- **Task goal**:
Which of the lines below mention the word "brown"? Pull each one out.

- **Data listing**:

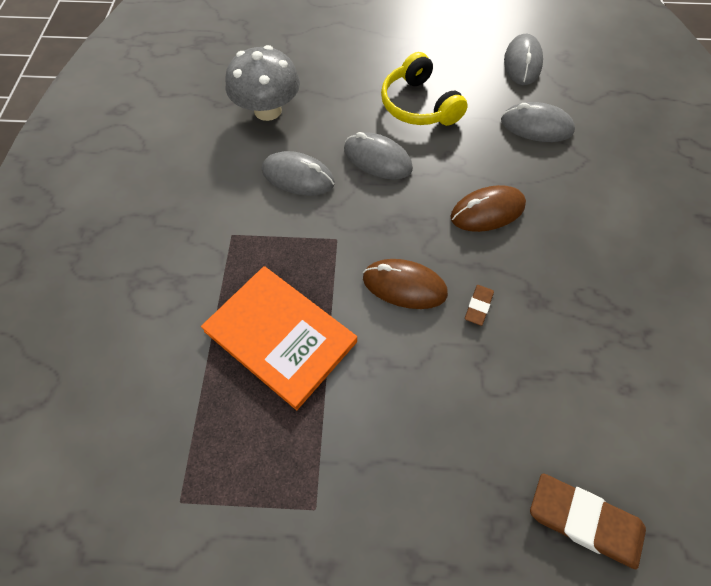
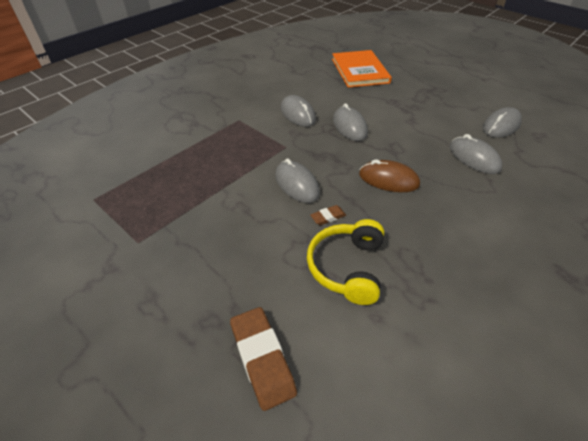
camera: 40 degrees right, 15 degrees down
(268, 110) = (315, 83): grey mushroom -> none
(280, 336) = (210, 168): orange book -> orange book (359, 71)
(404, 286) = (296, 184): brown mouse -> grey mouse
(418, 105) = (403, 116): yellow headphones -> yellow headphones (347, 267)

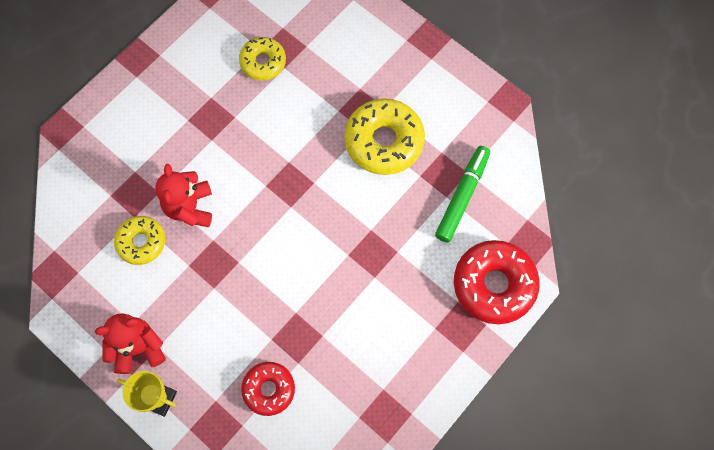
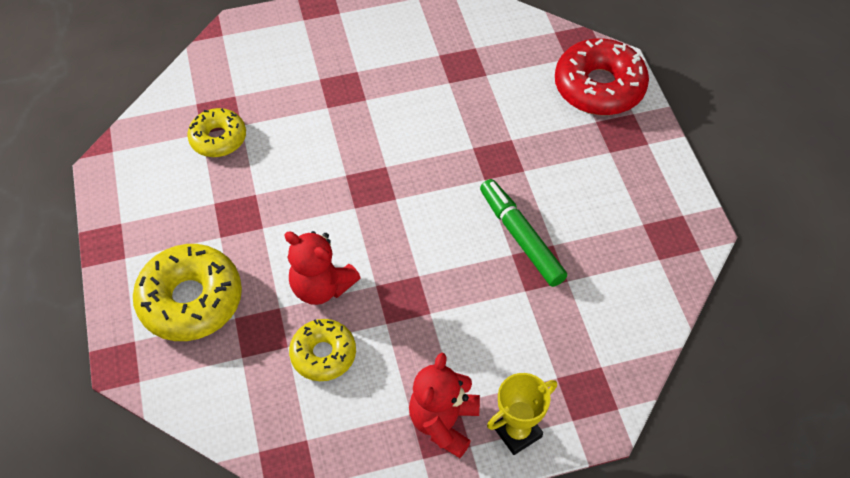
camera: 55 degrees left, 15 degrees down
(269, 389) = (578, 321): red donut -> none
(384, 141) = (391, 90): yellow donut -> yellow donut (191, 300)
(462, 196) = (495, 63): green marker -> green marker (521, 237)

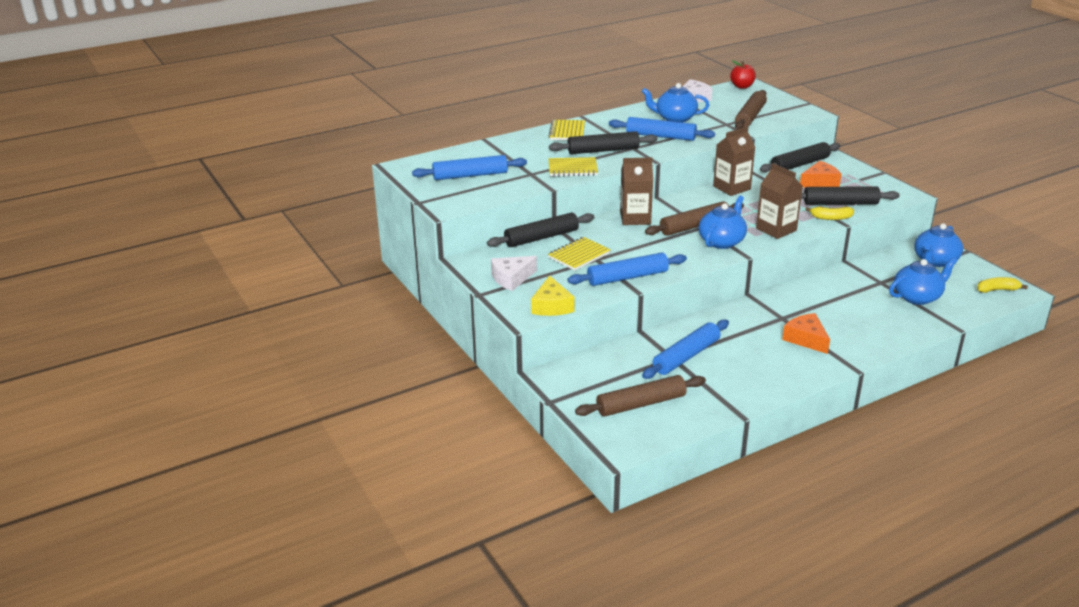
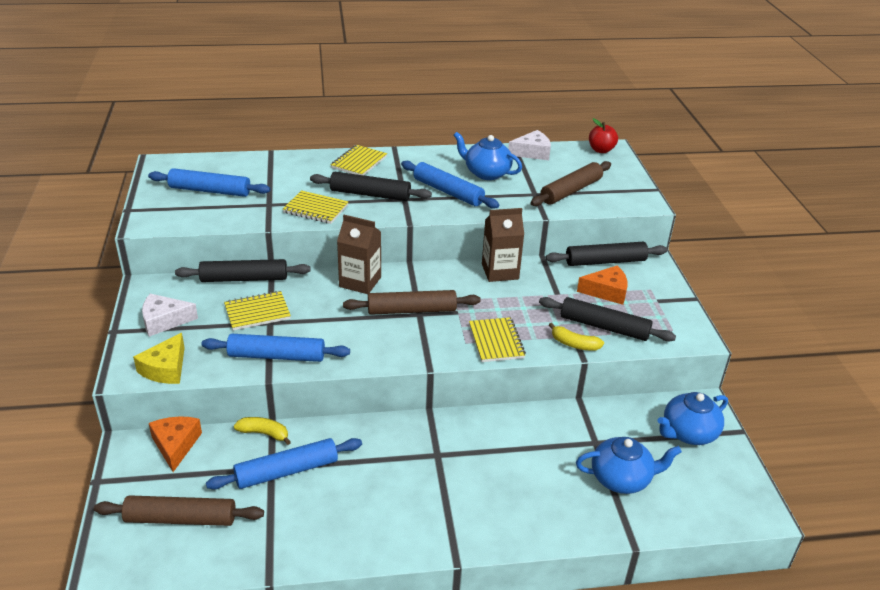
camera: 20 degrees right, 5 degrees up
(722, 241) = (421, 339): blue teapot -> none
(776, 229) = (496, 341): brown carton -> yellow notebook
(806, 339) = (437, 494): orange cheese -> orange cheese (176, 445)
(997, 290) = (732, 502): yellow banana -> yellow banana (264, 433)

- **Result of the task**:
(404, 286) = (296, 184): brown mouse -> grey mouse
(776, 229) = (496, 341): brown carton -> yellow notebook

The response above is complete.